====== MATERIAL PROVIDED
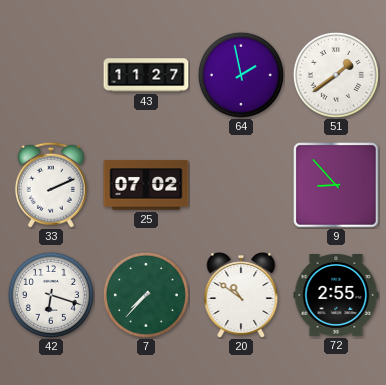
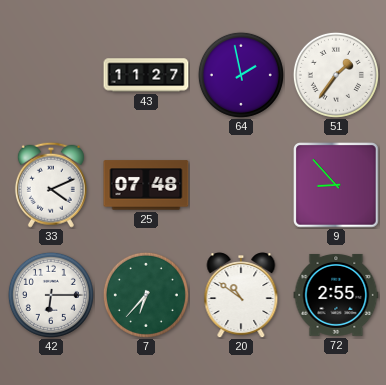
51: 1:39 -> 1:36
33: 2:11 -> 4:11
25: 07:02 -> 07:48
42: 6:18 -> 6:15
7: 7:37 -> 6:37
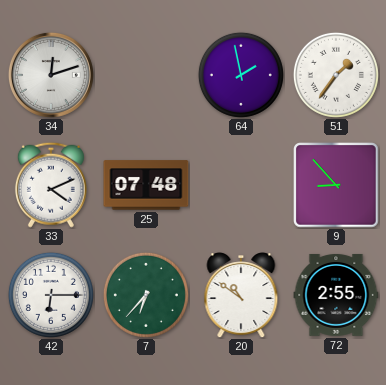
34: none -> 12:12
43: 11:27 -> none
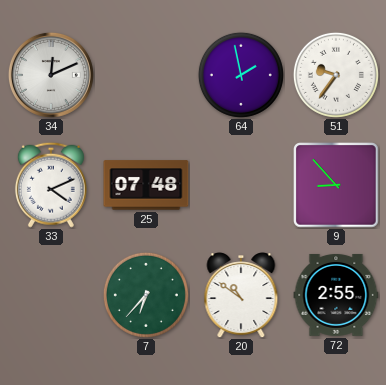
34: 12:12 -> 12:11
51: 1:36 -> 9:36
42: 6:15 -> none
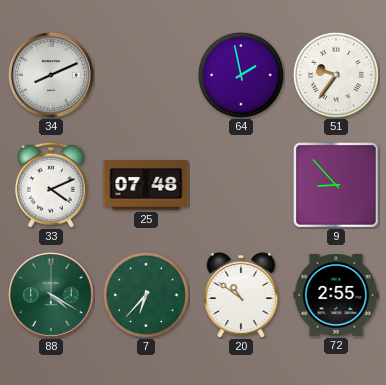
34: 12:11 -> 8:11
88: none -> 4:20
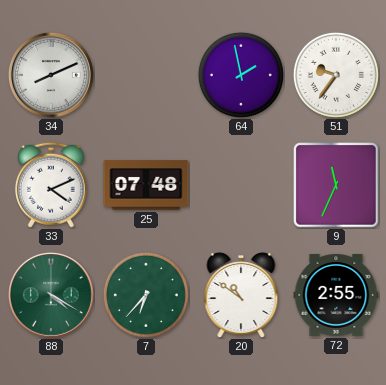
9: 8:53 -> 11:34
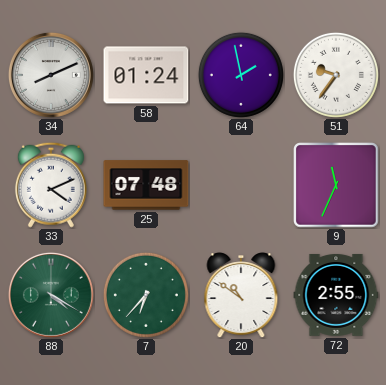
58: none -> 01:24
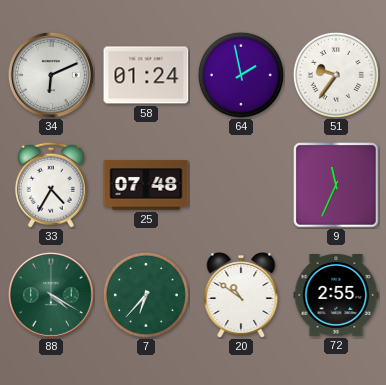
34: 8:11 -> 6:11
33: 4:11 -> 4:35
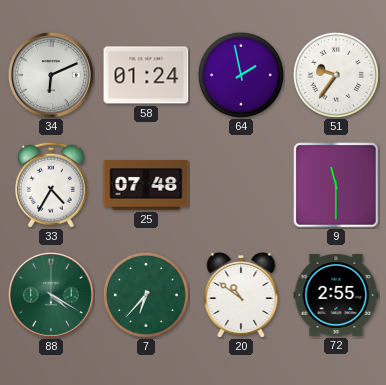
9: 11:34 -> 11:30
============
WHAT THIS TASK INVOLVES: Reproduce every line of the data above word for word, but omit the pictures.

REPLY:
51: 1:39 -> 1:36
33: 2:11 -> 4:11
25: 07:02 -> 07:48
42: 6:18 -> 6:15
7: 7:37 -> 6:37
34: none -> 12:12
43: 11:27 -> none
34: 12:12 -> 12:11
51: 1:36 -> 9:36
42: 6:15 -> none
34: 12:11 -> 8:11
88: none -> 4:20
9: 8:53 -> 11:34
58: none -> 01:24
34: 8:11 -> 6:11
33: 4:11 -> 4:35
9: 11:34 -> 11:30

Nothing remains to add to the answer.